• **Exercise description**
Recast every line in the rows below as a Markdown table with two columns, Row and Text, giving each line a row number and leaving out blank lines. Keep the picture lines out of the table.
***** Exercise material
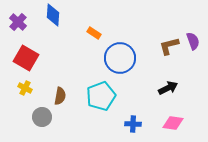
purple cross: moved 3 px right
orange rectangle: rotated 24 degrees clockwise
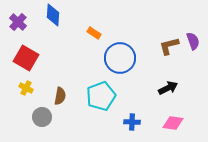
yellow cross: moved 1 px right
blue cross: moved 1 px left, 2 px up
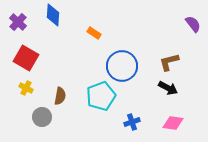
purple semicircle: moved 17 px up; rotated 18 degrees counterclockwise
brown L-shape: moved 16 px down
blue circle: moved 2 px right, 8 px down
black arrow: rotated 54 degrees clockwise
blue cross: rotated 21 degrees counterclockwise
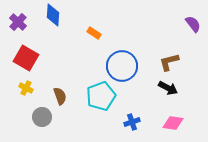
brown semicircle: rotated 30 degrees counterclockwise
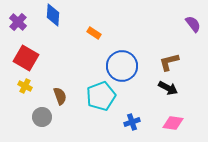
yellow cross: moved 1 px left, 2 px up
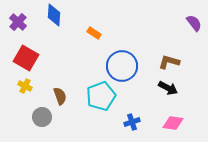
blue diamond: moved 1 px right
purple semicircle: moved 1 px right, 1 px up
brown L-shape: rotated 30 degrees clockwise
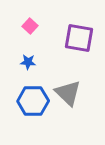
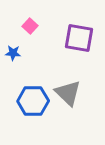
blue star: moved 15 px left, 9 px up
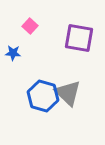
blue hexagon: moved 10 px right, 5 px up; rotated 16 degrees clockwise
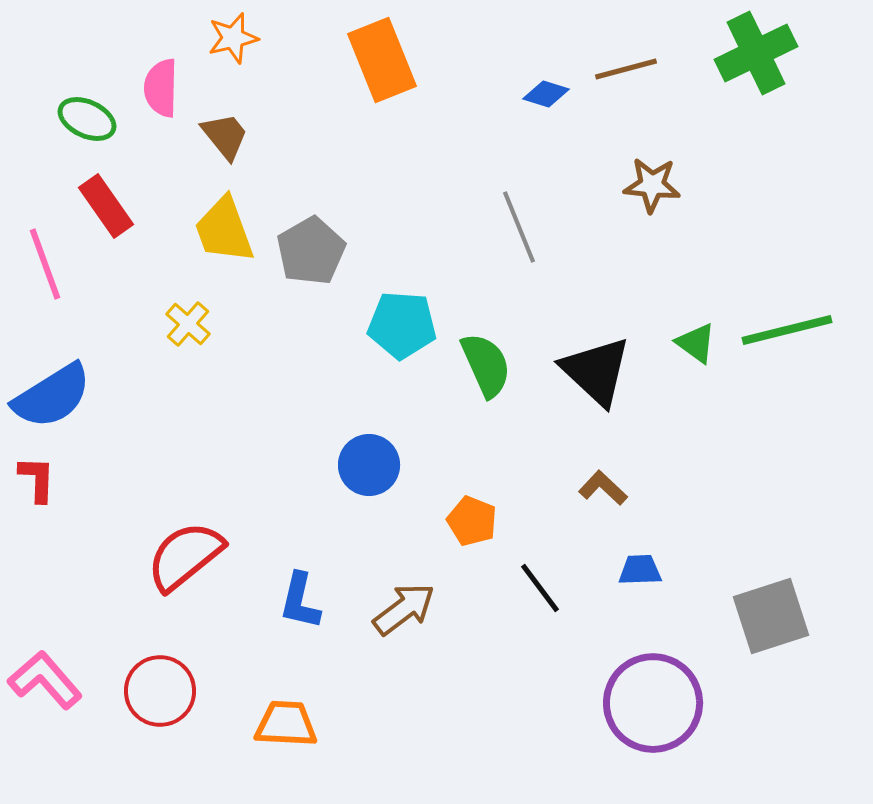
**********
• **Correct output**
| Row | Text |
|---|---|
| 1 | purple cross: moved 3 px right |
| 2 | orange rectangle: rotated 24 degrees clockwise |
| 3 | yellow cross: moved 1 px right |
| 4 | blue cross: moved 1 px left, 2 px up |
| 5 | purple semicircle: moved 17 px up; rotated 18 degrees counterclockwise |
| 6 | brown L-shape: moved 16 px down |
| 7 | blue circle: moved 2 px right, 8 px down |
| 8 | black arrow: rotated 54 degrees clockwise |
| 9 | blue cross: rotated 21 degrees counterclockwise |
| 10 | brown semicircle: rotated 30 degrees counterclockwise |
| 11 | yellow cross: moved 1 px left, 2 px up |
| 12 | blue diamond: moved 1 px right |
| 13 | purple semicircle: moved 1 px right, 1 px up |
| 14 | brown L-shape: rotated 30 degrees clockwise |
| 15 | blue star: moved 15 px left, 9 px up |
| 16 | blue hexagon: moved 10 px right, 5 px up; rotated 16 degrees clockwise |